*Colored object listings*

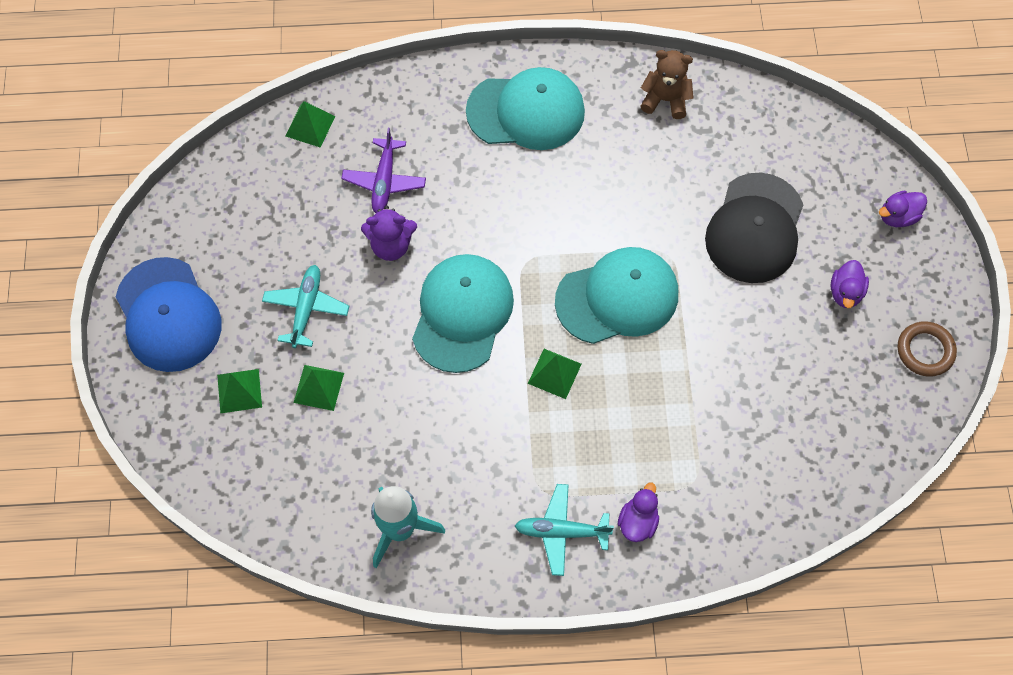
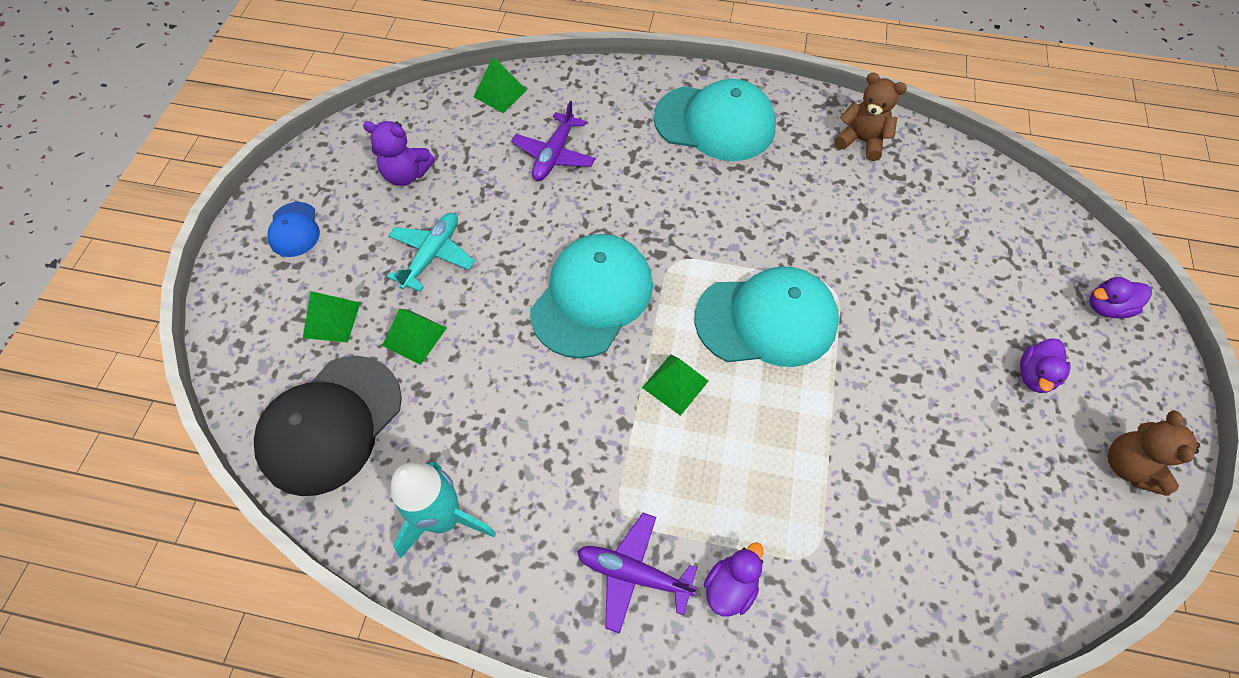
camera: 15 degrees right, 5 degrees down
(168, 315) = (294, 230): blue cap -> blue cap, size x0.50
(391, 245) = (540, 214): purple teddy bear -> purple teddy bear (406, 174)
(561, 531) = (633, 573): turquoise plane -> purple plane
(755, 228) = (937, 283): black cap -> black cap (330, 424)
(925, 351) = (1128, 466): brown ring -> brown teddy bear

*Exercise description*
All lines above are to be restated word for word, with pictures excluded.

*Response box*
camera: 15 degrees right, 5 degrees down
(168, 315) = (294, 230): blue cap -> blue cap, size x0.50
(391, 245) = (540, 214): purple teddy bear -> purple teddy bear (406, 174)
(561, 531) = (633, 573): turquoise plane -> purple plane
(755, 228) = (937, 283): black cap -> black cap (330, 424)
(925, 351) = (1128, 466): brown ring -> brown teddy bear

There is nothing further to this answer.